▶ **TASK INSTRUCTIONS**:
Report only the number of lines in this material that include "degrees".

▶ **INPUT FOR THIS TASK**:

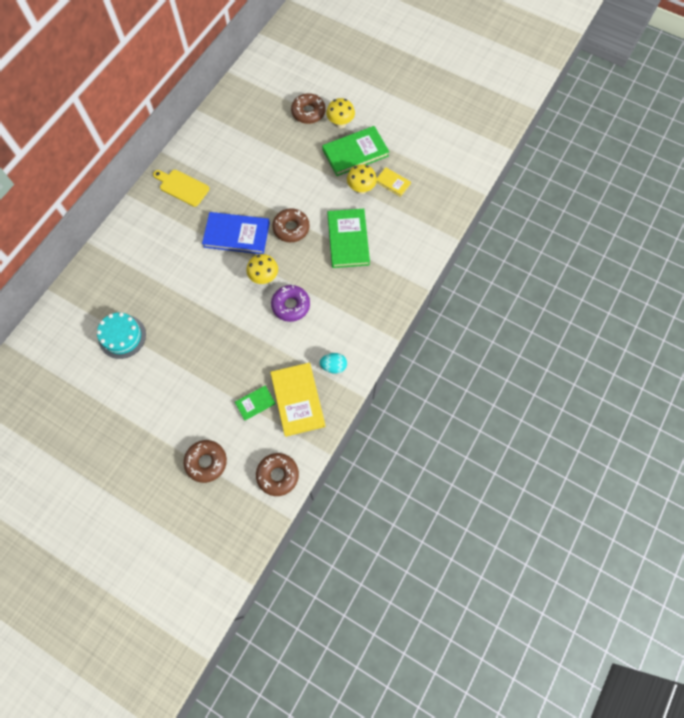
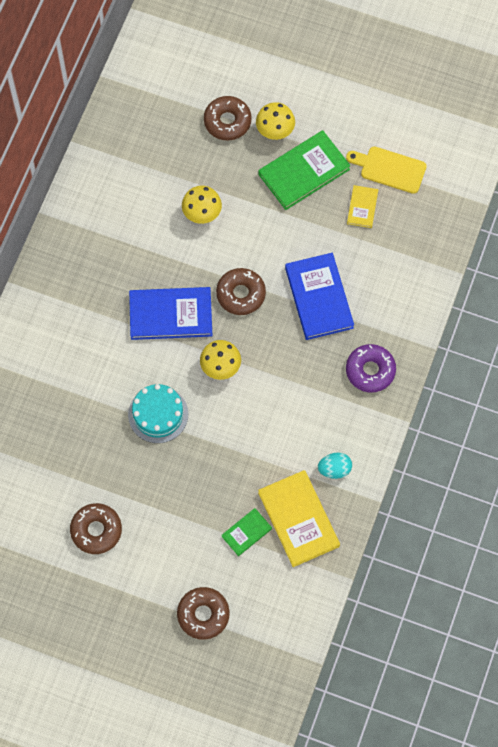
camera: 10 degrees left, 0 degrees up
(122, 336) = (56, 476): turquoise cake -> turquoise cake (158, 414)
(182, 187) = (81, 259): yellow cutting board -> yellow cutting board (389, 169)
(278, 475) = (294, 615): brown donut -> brown donut (96, 530)
(291, 305) = (263, 399): purple donut -> purple donut (370, 370)
(348, 240) = (319, 298): green book -> blue book
(361, 189) = (322, 223): yellow mushroom -> yellow mushroom (202, 214)
(392, 183) = (362, 207): yellow book -> yellow book turned 75 degrees clockwise

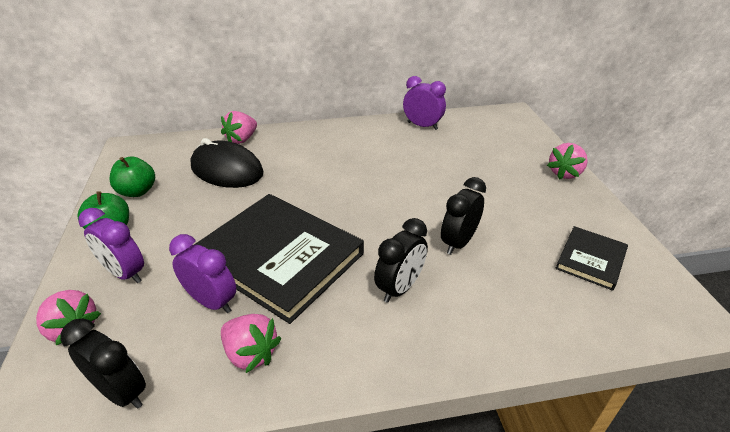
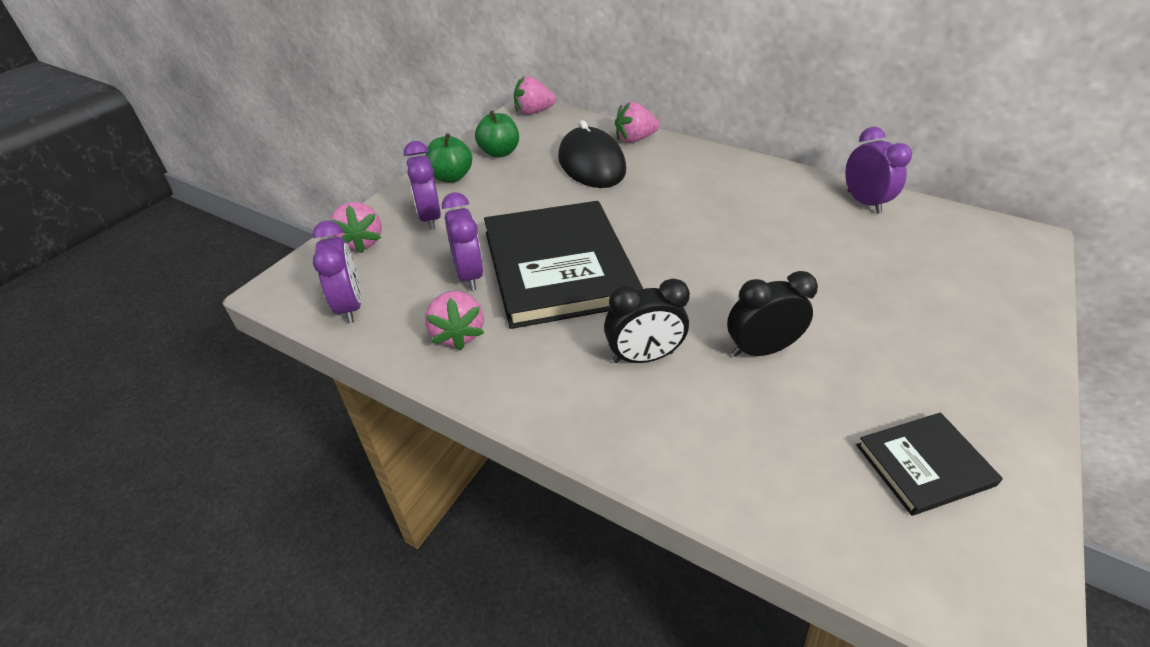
camera: 40 degrees right, 5 degrees up
(122, 392) = (350, 306): black clock -> purple clock
(564, 173) = (1019, 348): pink strawberry -> pink strawberry (533, 112)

▶ **TASK ANSWER**:
3